- _Exercise instructions_
Your answer should be the line that contains "R201: 39k (0V, SIG3) -> 22k (0V, SIG3)" and each line after it, restated word for word through the final line of the entries.

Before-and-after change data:
....

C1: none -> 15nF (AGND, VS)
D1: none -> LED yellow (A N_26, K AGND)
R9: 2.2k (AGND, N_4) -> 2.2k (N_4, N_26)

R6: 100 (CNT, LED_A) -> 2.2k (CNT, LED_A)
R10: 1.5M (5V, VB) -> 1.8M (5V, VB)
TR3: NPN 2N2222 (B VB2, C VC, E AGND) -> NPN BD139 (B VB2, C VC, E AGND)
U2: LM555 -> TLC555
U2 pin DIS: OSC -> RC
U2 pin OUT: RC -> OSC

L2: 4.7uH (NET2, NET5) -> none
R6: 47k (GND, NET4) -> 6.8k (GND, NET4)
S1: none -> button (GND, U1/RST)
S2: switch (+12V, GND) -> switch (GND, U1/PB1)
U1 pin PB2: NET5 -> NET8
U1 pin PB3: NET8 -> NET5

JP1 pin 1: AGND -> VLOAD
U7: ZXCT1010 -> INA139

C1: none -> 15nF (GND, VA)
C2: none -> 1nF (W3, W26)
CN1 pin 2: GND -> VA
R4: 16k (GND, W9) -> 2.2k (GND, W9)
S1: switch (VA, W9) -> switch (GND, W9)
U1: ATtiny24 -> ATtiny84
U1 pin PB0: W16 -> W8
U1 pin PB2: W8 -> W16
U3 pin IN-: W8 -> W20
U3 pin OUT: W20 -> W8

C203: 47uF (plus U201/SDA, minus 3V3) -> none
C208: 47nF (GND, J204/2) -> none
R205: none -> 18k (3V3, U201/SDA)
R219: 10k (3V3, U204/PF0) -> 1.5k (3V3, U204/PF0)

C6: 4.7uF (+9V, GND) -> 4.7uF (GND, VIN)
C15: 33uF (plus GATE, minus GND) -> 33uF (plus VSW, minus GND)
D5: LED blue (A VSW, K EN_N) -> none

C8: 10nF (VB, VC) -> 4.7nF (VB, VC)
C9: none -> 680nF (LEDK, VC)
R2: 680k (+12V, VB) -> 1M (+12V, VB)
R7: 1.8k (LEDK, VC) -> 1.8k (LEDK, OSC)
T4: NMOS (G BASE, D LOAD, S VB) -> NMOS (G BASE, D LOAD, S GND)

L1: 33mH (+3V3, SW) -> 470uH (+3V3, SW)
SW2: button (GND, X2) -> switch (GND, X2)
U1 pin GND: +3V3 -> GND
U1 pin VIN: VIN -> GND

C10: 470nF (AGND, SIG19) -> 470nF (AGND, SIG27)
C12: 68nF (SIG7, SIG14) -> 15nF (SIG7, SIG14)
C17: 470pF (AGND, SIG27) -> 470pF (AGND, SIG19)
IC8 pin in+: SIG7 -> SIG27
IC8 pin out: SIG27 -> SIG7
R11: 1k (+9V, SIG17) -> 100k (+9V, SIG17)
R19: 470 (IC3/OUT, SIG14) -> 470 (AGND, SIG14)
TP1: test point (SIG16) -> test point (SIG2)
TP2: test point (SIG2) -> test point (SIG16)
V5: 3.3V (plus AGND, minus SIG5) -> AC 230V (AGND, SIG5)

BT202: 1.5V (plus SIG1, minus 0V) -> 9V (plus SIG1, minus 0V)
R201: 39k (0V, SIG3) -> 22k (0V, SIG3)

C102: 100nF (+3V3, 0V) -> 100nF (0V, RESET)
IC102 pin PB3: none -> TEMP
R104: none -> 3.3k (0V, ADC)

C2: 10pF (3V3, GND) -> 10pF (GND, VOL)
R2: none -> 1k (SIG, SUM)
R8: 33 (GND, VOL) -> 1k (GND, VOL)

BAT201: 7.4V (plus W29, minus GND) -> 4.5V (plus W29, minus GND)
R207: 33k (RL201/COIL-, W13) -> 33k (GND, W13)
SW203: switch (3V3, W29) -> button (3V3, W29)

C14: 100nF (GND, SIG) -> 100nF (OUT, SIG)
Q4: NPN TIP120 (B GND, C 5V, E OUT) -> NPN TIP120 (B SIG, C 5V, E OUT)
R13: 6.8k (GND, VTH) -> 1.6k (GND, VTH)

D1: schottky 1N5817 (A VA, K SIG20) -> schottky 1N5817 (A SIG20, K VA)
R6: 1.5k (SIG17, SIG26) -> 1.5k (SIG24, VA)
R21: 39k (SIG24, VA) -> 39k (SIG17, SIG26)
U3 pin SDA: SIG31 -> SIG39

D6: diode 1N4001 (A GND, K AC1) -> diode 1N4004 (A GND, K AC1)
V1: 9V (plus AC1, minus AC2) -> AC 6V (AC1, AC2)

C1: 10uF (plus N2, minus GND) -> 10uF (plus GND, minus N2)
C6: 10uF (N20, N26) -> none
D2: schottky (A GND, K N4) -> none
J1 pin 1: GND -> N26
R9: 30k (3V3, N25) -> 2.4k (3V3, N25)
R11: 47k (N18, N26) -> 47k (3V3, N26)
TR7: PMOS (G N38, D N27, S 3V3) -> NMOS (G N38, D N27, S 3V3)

....

- _Answer to the problem_
R201: 39k (0V, SIG3) -> 22k (0V, SIG3)

C102: 100nF (+3V3, 0V) -> 100nF (0V, RESET)
IC102 pin PB3: none -> TEMP
R104: none -> 3.3k (0V, ADC)

C2: 10pF (3V3, GND) -> 10pF (GND, VOL)
R2: none -> 1k (SIG, SUM)
R8: 33 (GND, VOL) -> 1k (GND, VOL)

BAT201: 7.4V (plus W29, minus GND) -> 4.5V (plus W29, minus GND)
R207: 33k (RL201/COIL-, W13) -> 33k (GND, W13)
SW203: switch (3V3, W29) -> button (3V3, W29)

C14: 100nF (GND, SIG) -> 100nF (OUT, SIG)
Q4: NPN TIP120 (B GND, C 5V, E OUT) -> NPN TIP120 (B SIG, C 5V, E OUT)
R13: 6.8k (GND, VTH) -> 1.6k (GND, VTH)

D1: schottky 1N5817 (A VA, K SIG20) -> schottky 1N5817 (A SIG20, K VA)
R6: 1.5k (SIG17, SIG26) -> 1.5k (SIG24, VA)
R21: 39k (SIG24, VA) -> 39k (SIG17, SIG26)
U3 pin SDA: SIG31 -> SIG39

D6: diode 1N4001 (A GND, K AC1) -> diode 1N4004 (A GND, K AC1)
V1: 9V (plus AC1, minus AC2) -> AC 6V (AC1, AC2)

C1: 10uF (plus N2, minus GND) -> 10uF (plus GND, minus N2)
C6: 10uF (N20, N26) -> none
D2: schottky (A GND, K N4) -> none
J1 pin 1: GND -> N26
R9: 30k (3V3, N25) -> 2.4k (3V3, N25)
R11: 47k (N18, N26) -> 47k (3V3, N26)
TR7: PMOS (G N38, D N27, S 3V3) -> NMOS (G N38, D N27, S 3V3)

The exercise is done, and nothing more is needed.